Try it: Can you find the lines of the listing that include "minus" and copy every one?

Data provided:
==================================================
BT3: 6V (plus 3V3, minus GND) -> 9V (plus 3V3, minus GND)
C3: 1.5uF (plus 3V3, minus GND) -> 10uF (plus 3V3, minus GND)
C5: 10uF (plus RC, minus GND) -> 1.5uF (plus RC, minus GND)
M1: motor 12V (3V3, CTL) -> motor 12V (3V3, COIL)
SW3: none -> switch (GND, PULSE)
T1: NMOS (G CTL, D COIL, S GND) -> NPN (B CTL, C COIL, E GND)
==================================================
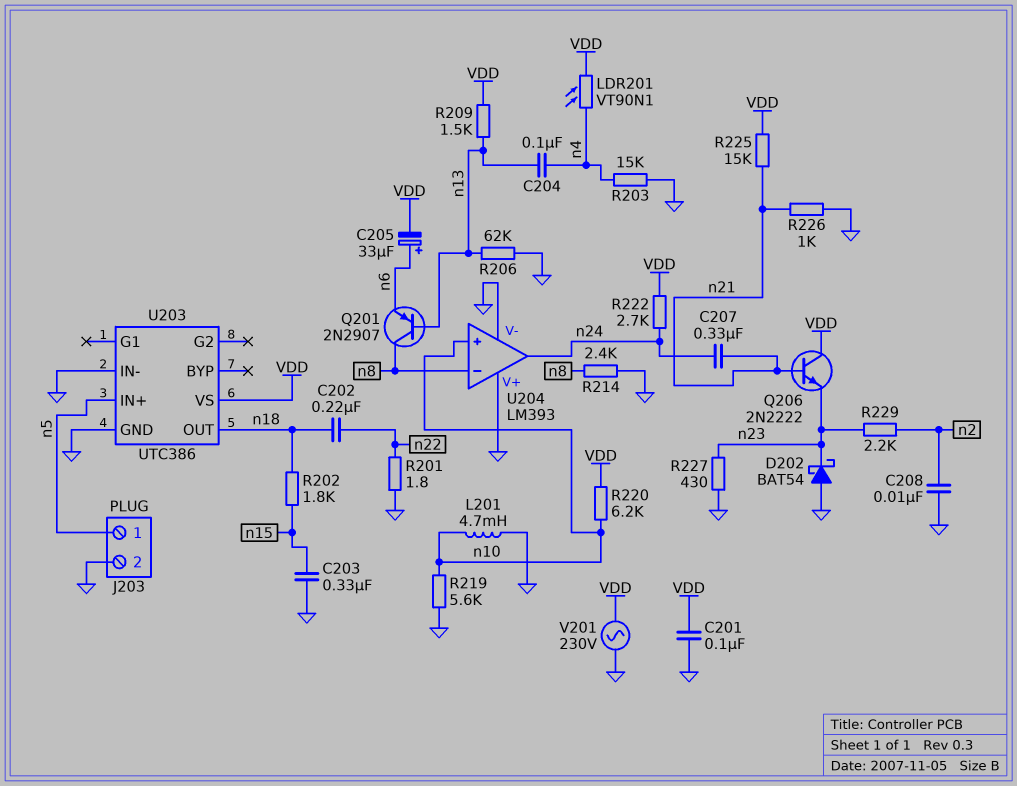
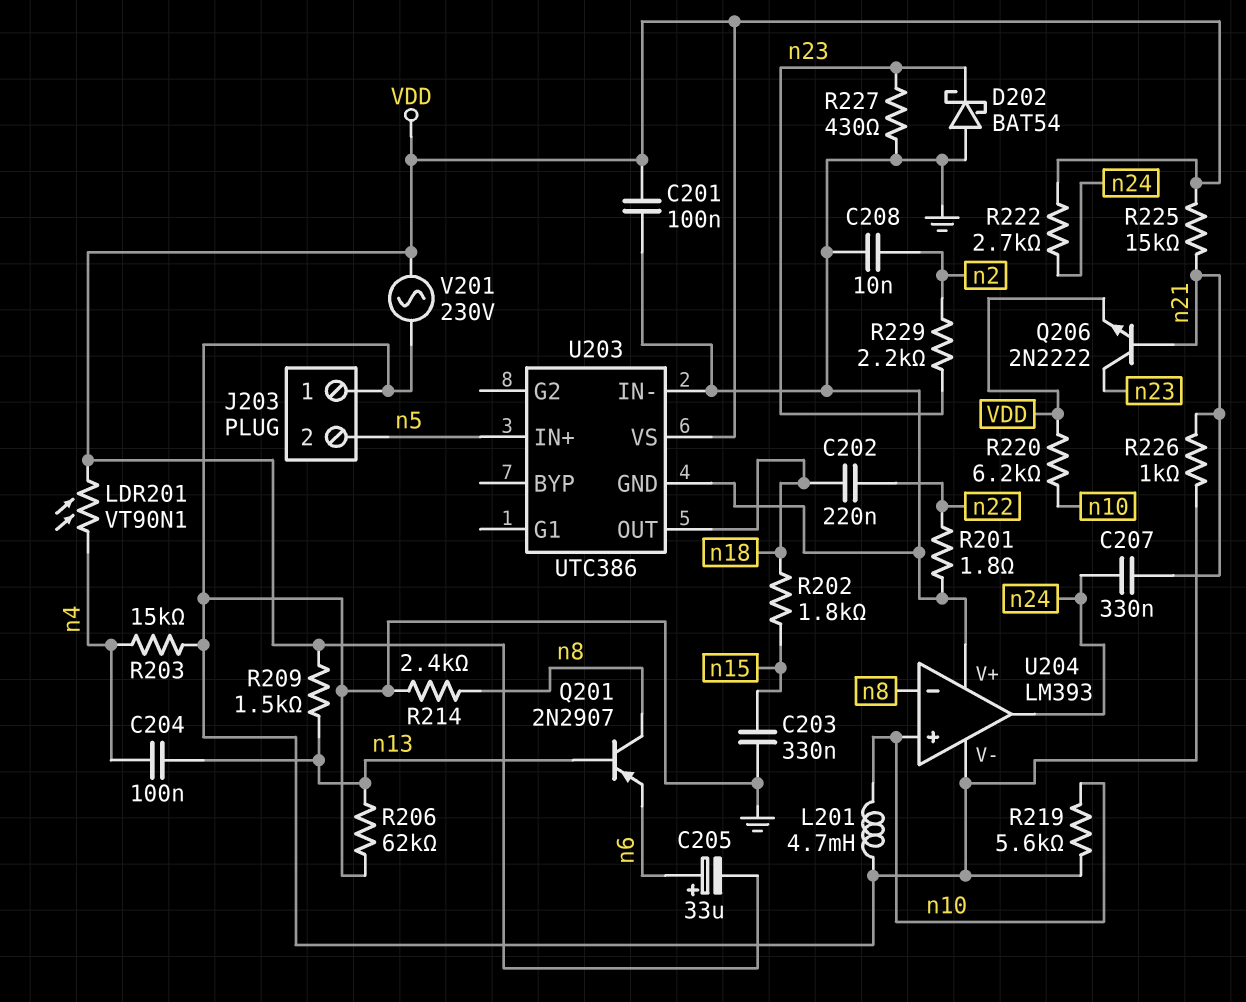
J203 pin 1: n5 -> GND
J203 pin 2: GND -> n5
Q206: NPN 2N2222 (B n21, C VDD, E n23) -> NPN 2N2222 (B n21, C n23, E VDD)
==================================================
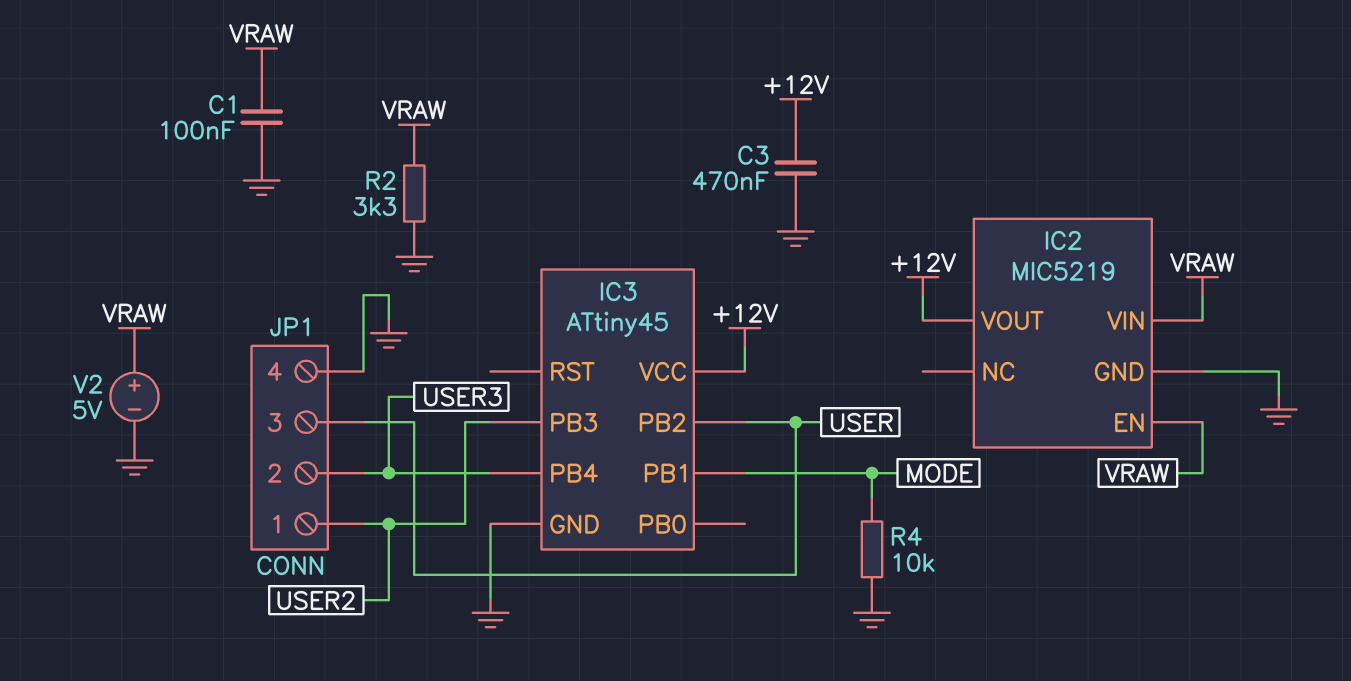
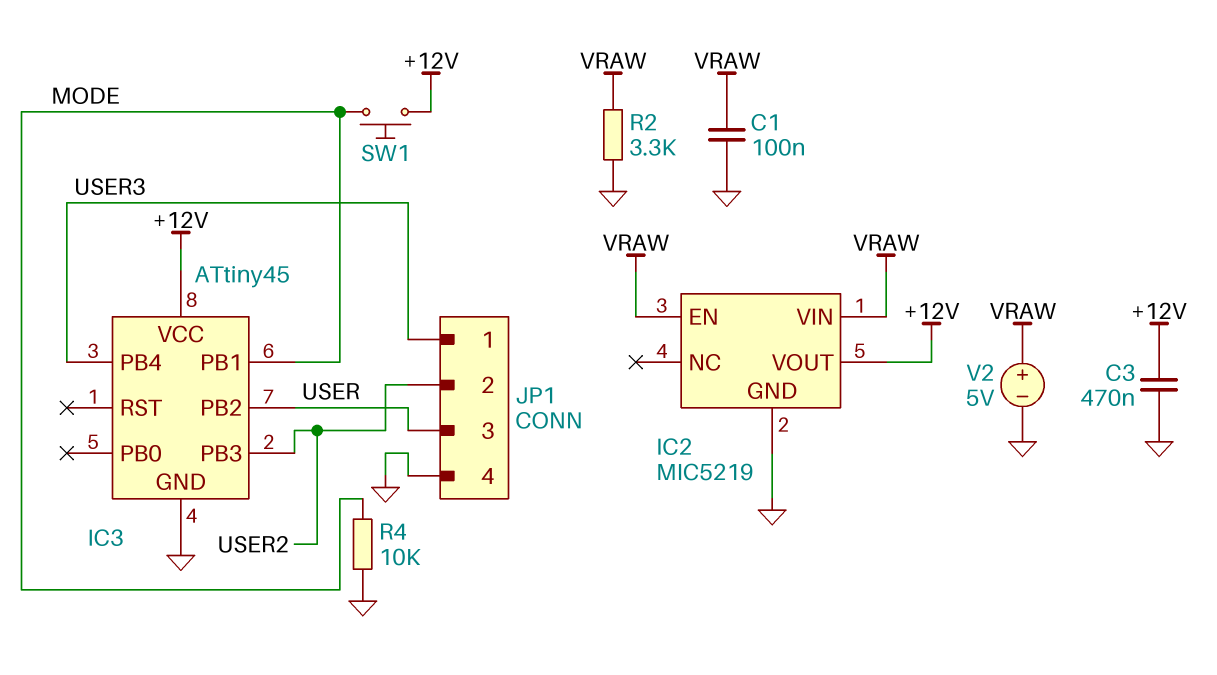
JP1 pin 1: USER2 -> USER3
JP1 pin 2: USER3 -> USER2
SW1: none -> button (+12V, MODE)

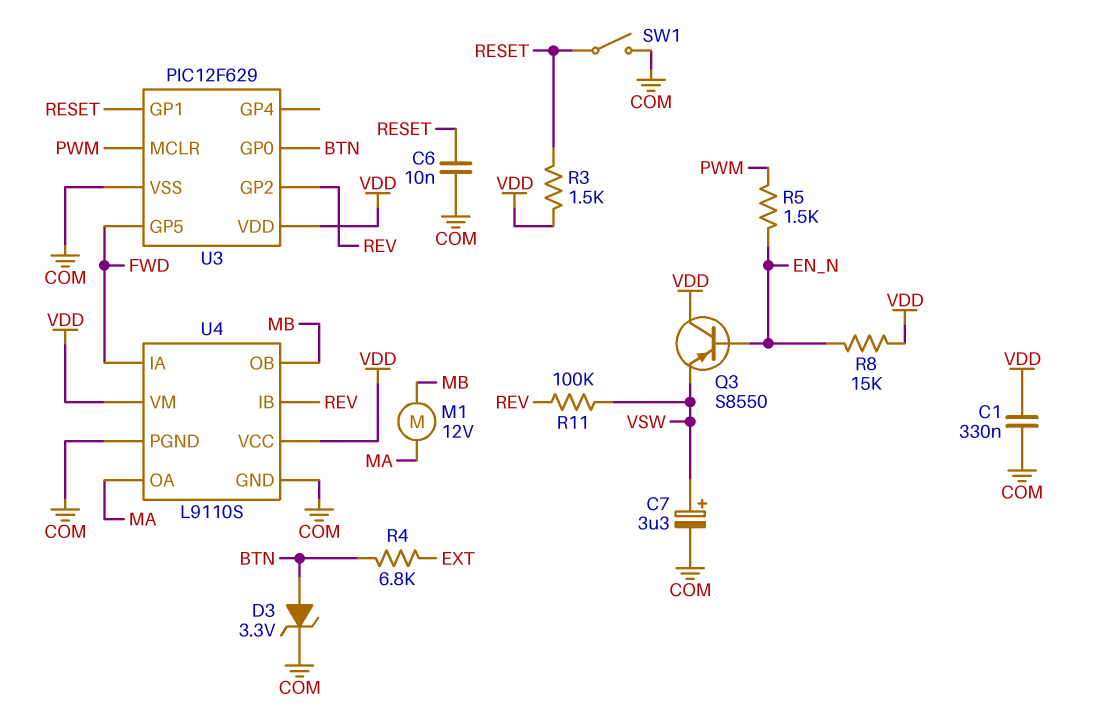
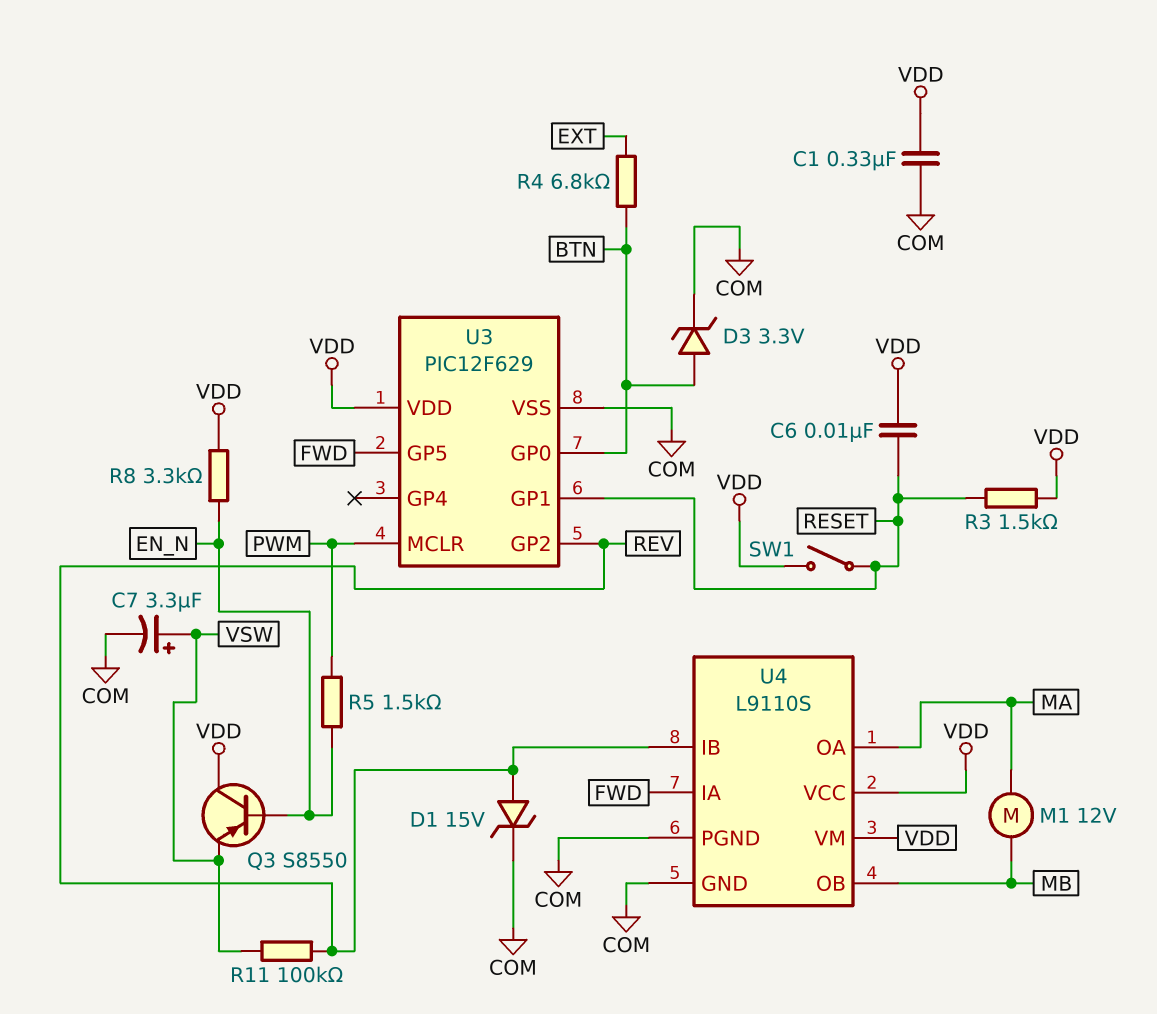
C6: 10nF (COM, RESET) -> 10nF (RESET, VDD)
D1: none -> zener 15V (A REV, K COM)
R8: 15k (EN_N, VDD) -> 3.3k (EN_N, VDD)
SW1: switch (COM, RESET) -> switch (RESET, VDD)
==================================================
Answer:
BT3: 6V (plus 3V3, minus GND) -> 9V (plus 3V3, minus GND)
C3: 1.5uF (plus 3V3, minus GND) -> 10uF (plus 3V3, minus GND)
C5: 10uF (plus RC, minus GND) -> 1.5uF (plus RC, minus GND)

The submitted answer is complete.